* Description of the task *
Write out again, exactly, the lines below starting at the one with "C5: 220nF (GND, J3/2) -> 220nF (+3V3, GND)" and ending at the one with "D4: LED red".

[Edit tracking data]
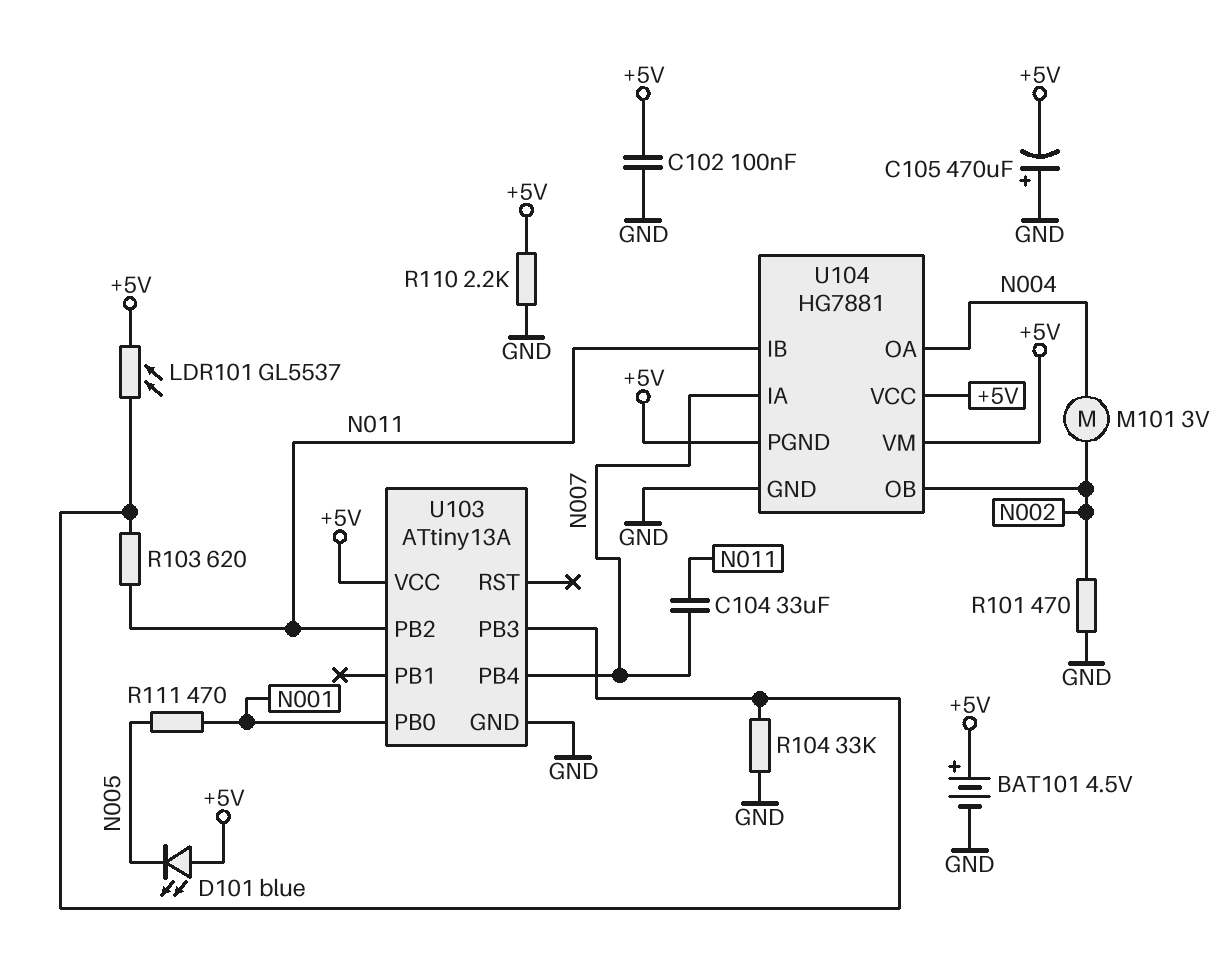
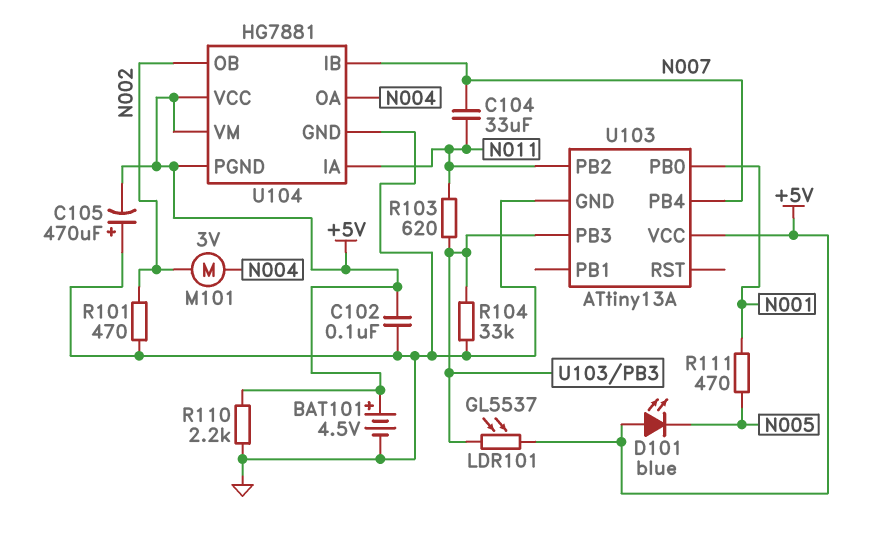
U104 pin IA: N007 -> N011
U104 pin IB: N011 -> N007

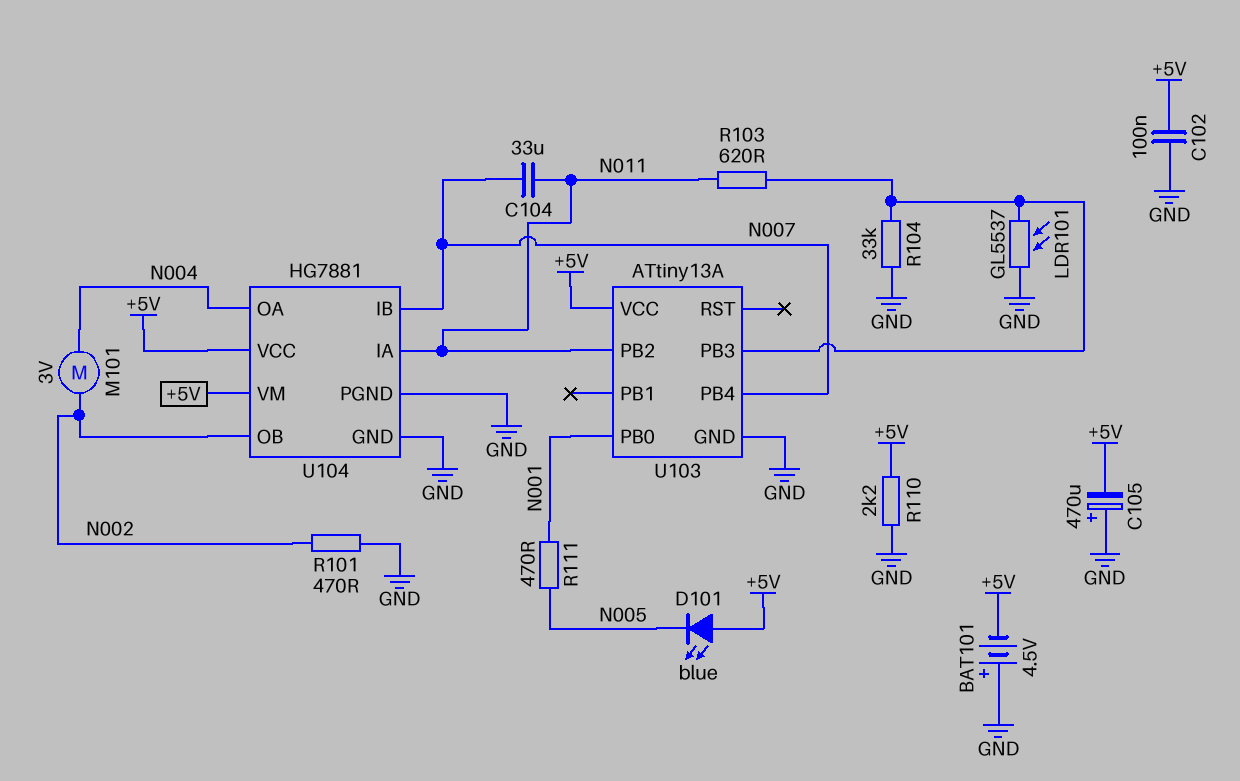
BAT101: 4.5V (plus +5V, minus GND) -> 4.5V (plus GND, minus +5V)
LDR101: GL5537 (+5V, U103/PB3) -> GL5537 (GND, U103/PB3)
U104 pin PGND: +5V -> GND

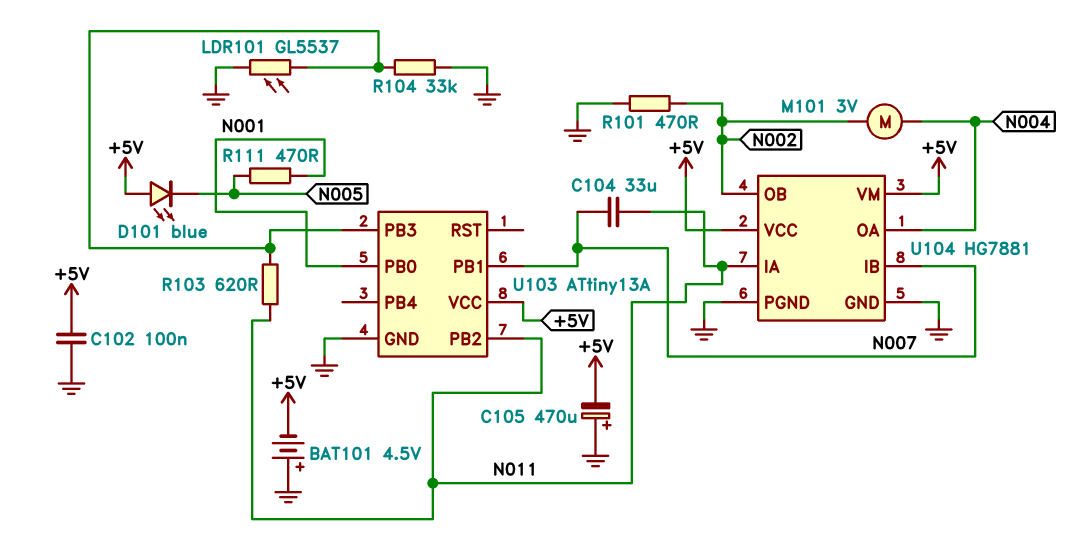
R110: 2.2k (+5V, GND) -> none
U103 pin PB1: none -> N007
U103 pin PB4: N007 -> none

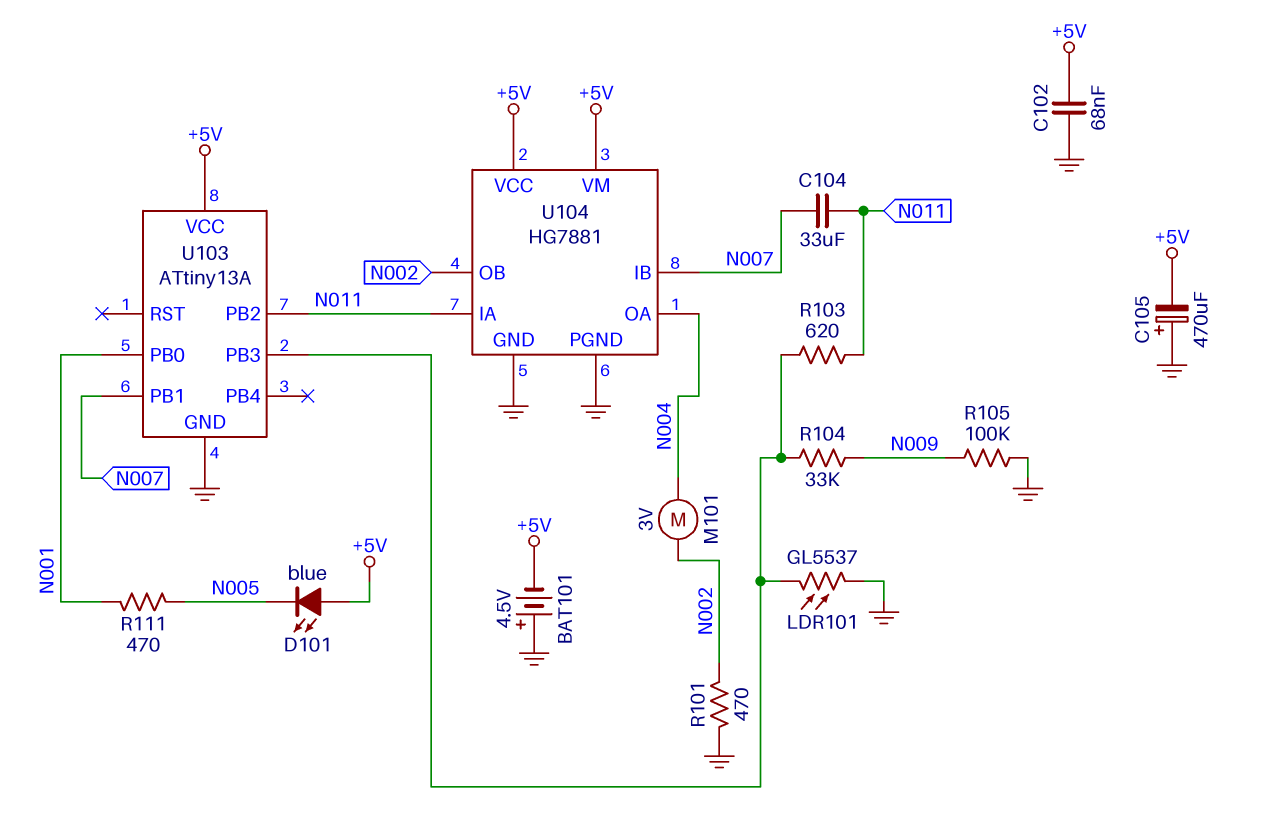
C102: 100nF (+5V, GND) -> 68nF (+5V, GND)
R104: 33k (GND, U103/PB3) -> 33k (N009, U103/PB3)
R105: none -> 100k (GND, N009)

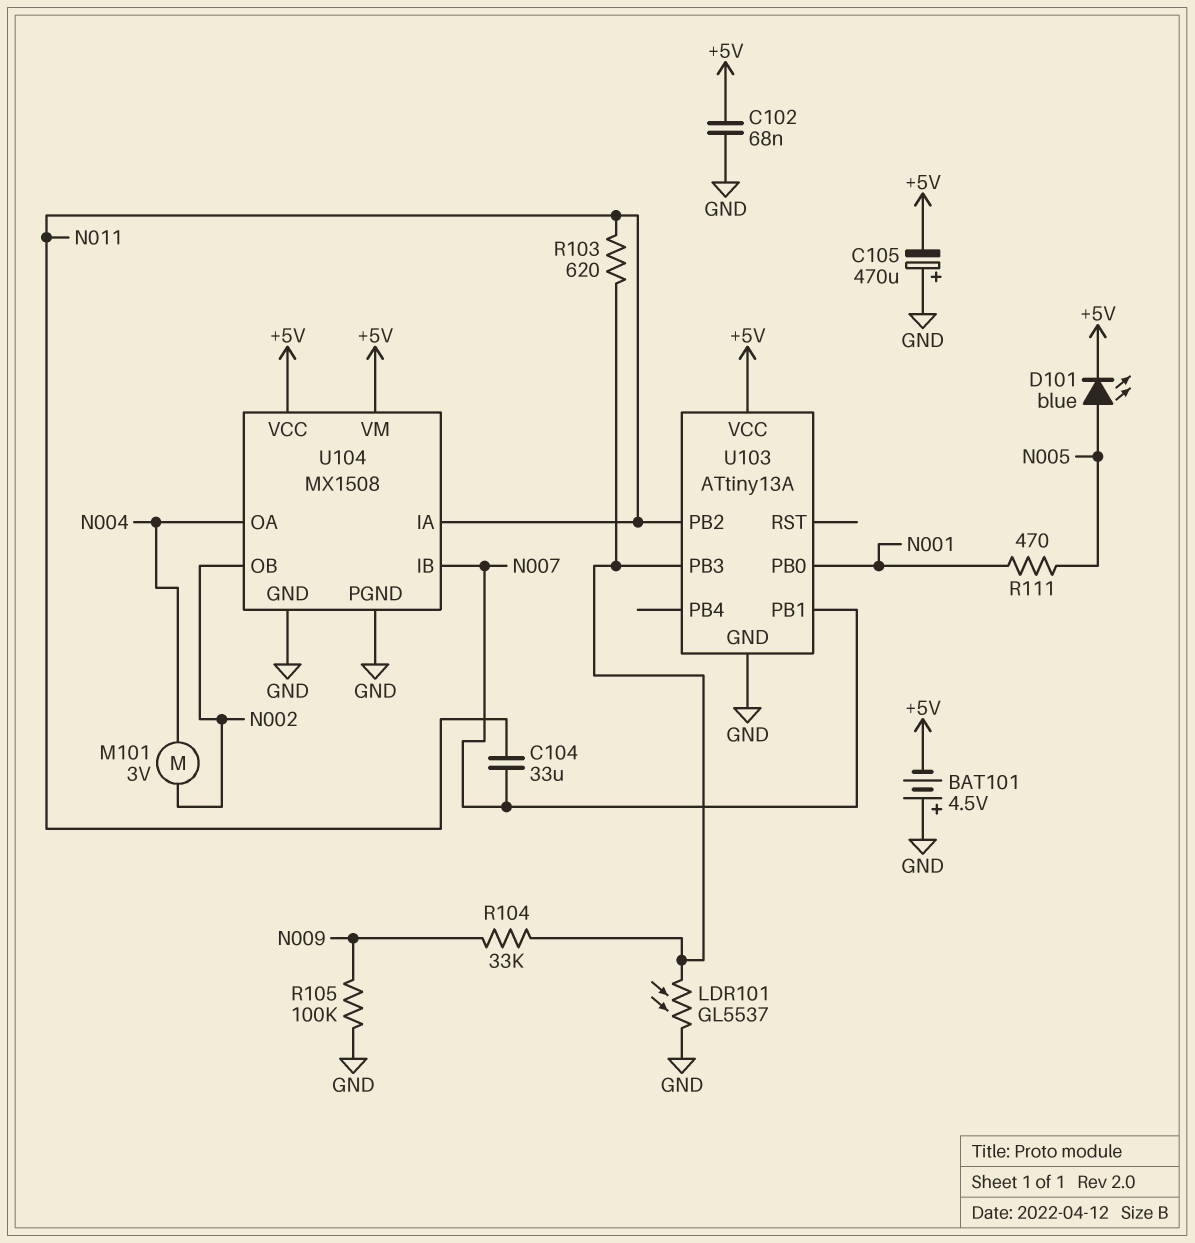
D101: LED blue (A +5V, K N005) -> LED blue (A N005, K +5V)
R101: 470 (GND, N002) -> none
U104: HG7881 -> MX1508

==

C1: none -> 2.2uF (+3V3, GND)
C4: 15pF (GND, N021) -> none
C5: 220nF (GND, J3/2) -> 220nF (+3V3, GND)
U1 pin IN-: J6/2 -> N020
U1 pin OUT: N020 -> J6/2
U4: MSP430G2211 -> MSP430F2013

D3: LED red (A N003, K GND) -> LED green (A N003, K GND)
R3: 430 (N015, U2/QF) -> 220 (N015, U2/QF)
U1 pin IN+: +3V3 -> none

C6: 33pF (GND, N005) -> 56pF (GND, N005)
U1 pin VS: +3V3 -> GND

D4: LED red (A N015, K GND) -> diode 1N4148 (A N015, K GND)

* Exercise answer *
C5: 220nF (GND, J3/2) -> 220nF (+3V3, GND)
U1 pin IN-: J6/2 -> N020
U1 pin OUT: N020 -> J6/2
U4: MSP430G2211 -> MSP430F2013

D3: LED red (A N003, K GND) -> LED green (A N003, K GND)
R3: 430 (N015, U2/QF) -> 220 (N015, U2/QF)
U1 pin IN+: +3V3 -> none

C6: 33pF (GND, N005) -> 56pF (GND, N005)
U1 pin VS: +3V3 -> GND

D4: LED red (A N015, K GND) -> diode 1N4148 (A N015, K GND)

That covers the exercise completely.